Your assignment: Type out the data exactly as given. Skip any image.

Records to process:
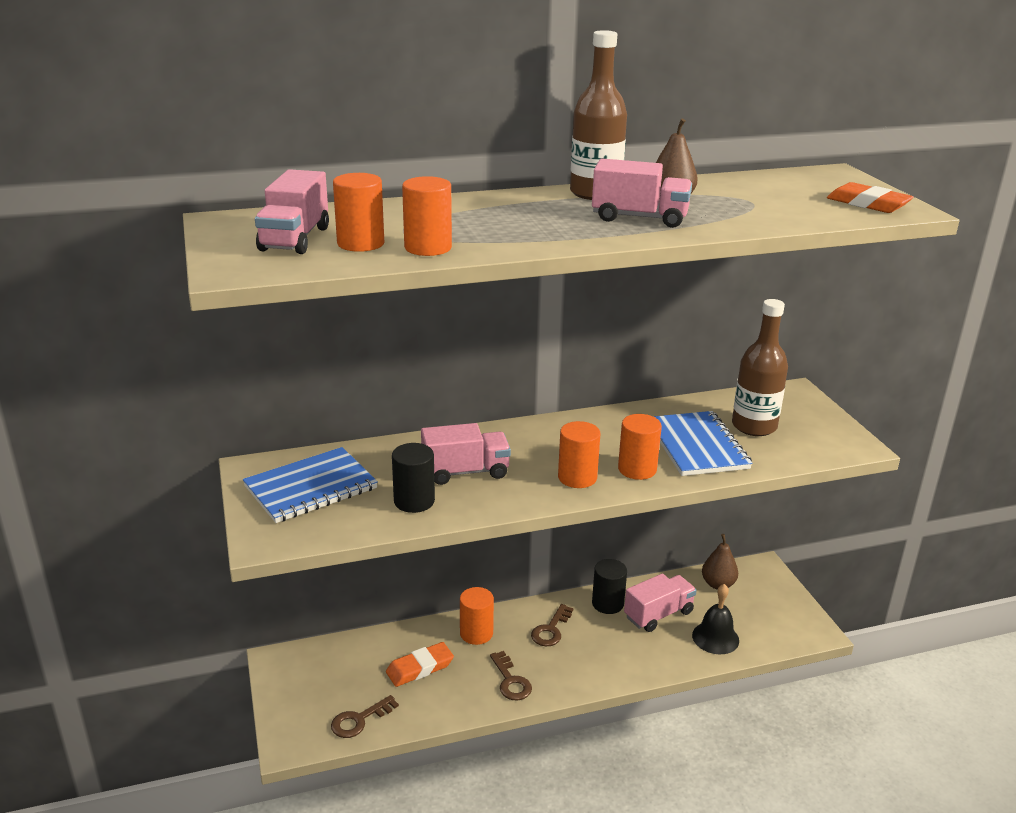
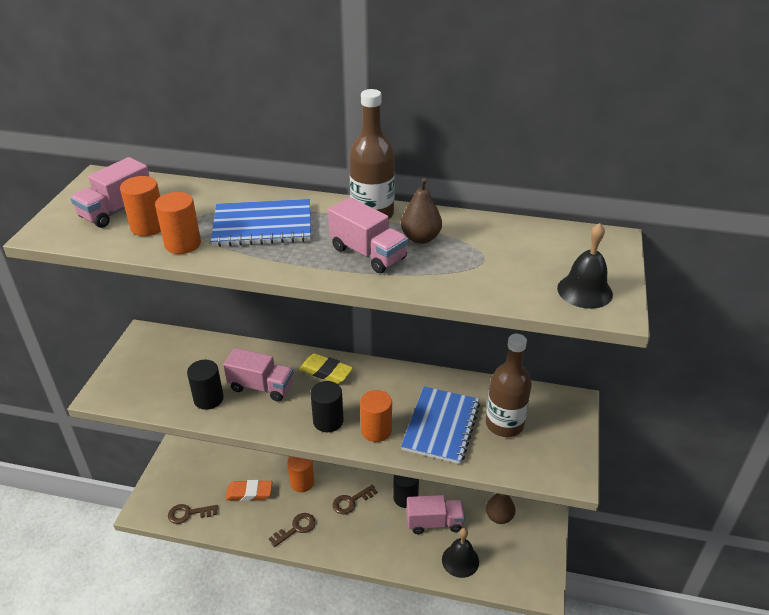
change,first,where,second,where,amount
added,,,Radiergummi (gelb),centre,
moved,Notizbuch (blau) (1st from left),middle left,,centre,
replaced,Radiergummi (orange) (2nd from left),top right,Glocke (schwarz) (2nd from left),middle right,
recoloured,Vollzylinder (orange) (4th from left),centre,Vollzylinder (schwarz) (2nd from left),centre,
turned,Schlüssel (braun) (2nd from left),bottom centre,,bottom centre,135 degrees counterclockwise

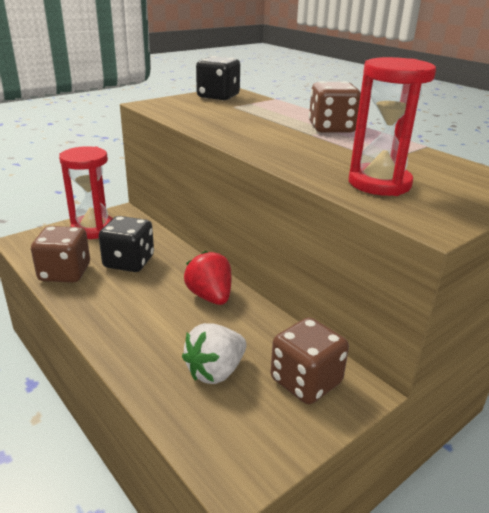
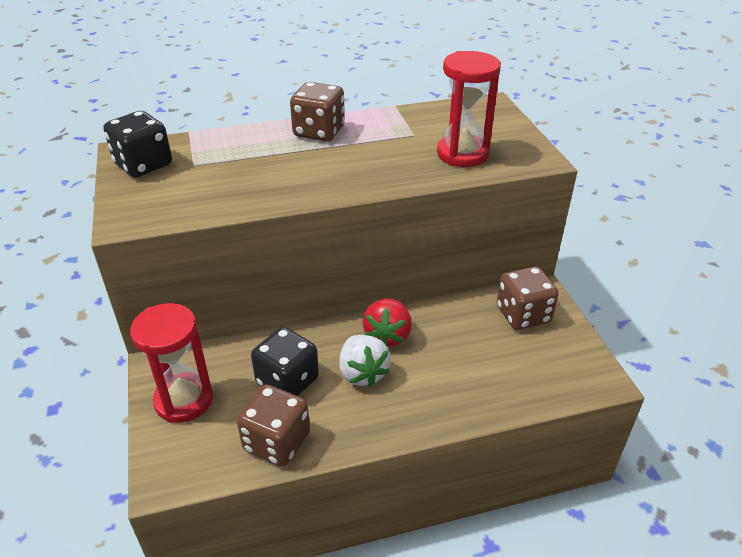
change,first,where,second,where,amount
moved,Erdbeere (weiß),bottom centre,,centre,
turned,Erdbeere (rot),centre,,centre,75 degrees counterclockwise

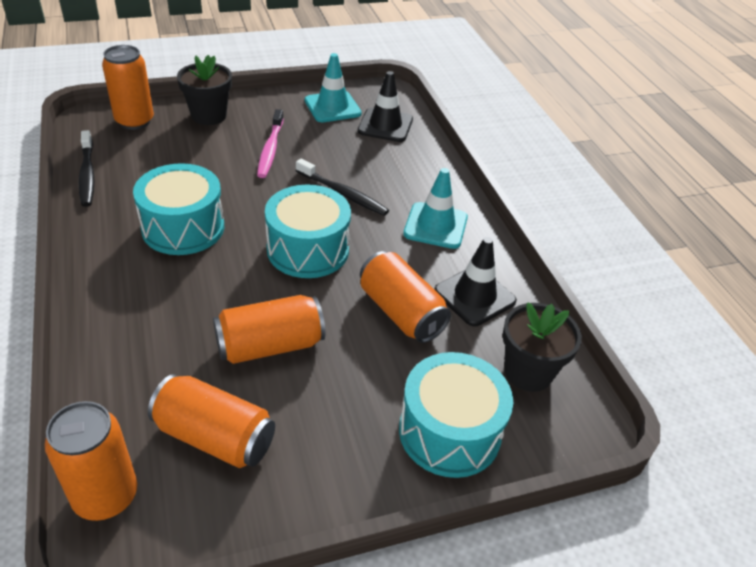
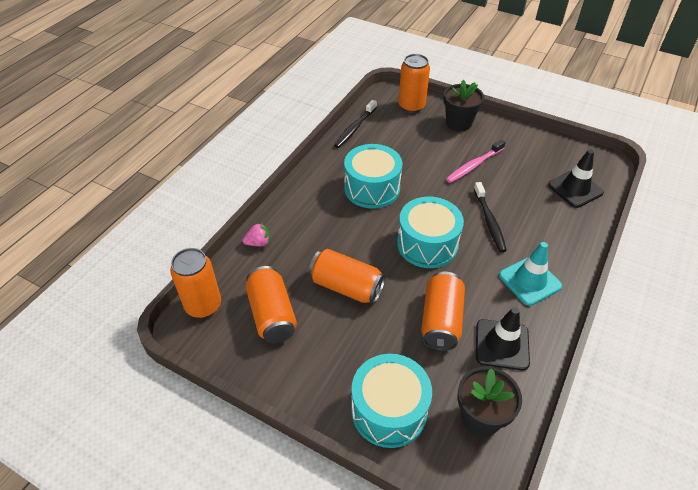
change,first,where,second,where,amount
removed,Leitkegel (türkis) (1st from left),top centre,,,
added,,,Erdbeere (rosa),centre,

Output of the task:
change,first,where,second,where,amount
added,,,Radiergummi (gelb),centre,
moved,Notizbuch (blau) (1st from left),middle left,,centre,
replaced,Radiergummi (orange) (2nd from left),top right,Glocke (schwarz) (2nd from left),middle right,
recoloured,Vollzylinder (orange) (4th from left),centre,Vollzylinder (schwarz) (2nd from left),centre,
turned,Schlüssel (braun) (2nd from left),bottom centre,,bottom centre,135 degrees counterclockwise

change,first,where,second,where,amount
moved,Erdbeere (weiß),bottom centre,,centre,
turned,Erdbeere (rot),centre,,centre,75 degrees counterclockwise

change,first,where,second,where,amount
removed,Leitkegel (türkis) (1st from left),top centre,,,
added,,,Erdbeere (rosa),centre,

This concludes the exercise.